Items from a dataset:
┄┄┄┄┄┄┄┄┄┄
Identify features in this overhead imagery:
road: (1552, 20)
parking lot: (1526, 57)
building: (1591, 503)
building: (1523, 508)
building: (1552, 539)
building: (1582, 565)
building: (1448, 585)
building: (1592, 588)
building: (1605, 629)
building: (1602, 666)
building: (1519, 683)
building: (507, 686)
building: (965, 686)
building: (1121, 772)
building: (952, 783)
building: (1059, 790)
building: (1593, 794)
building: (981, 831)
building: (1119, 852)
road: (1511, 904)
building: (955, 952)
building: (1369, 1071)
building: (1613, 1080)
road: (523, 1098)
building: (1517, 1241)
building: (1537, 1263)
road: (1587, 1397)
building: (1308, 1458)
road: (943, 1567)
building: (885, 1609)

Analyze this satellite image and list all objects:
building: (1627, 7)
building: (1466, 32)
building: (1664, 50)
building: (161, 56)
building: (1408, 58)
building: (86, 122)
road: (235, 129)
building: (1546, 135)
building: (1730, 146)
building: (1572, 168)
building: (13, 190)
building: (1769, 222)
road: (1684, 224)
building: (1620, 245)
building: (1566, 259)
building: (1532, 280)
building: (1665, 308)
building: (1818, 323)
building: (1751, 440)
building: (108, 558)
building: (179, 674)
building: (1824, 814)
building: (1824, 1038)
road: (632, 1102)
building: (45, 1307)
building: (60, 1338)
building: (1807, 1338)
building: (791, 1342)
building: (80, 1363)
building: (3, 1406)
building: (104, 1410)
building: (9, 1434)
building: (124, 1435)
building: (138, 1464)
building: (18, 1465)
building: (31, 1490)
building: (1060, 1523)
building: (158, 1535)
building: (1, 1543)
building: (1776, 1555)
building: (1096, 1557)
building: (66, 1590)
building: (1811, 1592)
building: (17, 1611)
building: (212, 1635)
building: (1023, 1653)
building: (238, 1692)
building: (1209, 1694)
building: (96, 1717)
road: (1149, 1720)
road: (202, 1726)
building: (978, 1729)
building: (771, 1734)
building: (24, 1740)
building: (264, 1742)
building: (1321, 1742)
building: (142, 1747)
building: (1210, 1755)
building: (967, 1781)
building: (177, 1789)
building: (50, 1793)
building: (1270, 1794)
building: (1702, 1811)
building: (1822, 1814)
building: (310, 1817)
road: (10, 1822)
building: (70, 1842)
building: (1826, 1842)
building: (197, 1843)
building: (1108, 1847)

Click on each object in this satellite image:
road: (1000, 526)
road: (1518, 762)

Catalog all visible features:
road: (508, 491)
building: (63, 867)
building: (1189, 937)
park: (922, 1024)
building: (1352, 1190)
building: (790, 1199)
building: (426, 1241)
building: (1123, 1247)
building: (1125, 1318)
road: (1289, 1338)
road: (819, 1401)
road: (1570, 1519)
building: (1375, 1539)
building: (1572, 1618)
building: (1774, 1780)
┄┄┄┄┄┄┄┄┄┄
#### What the task asks:
After identifying the lines above that contain "features", copy each one.

#### Result for this exercise:
Identify features in this overhead imagery:
Catalog all visible features:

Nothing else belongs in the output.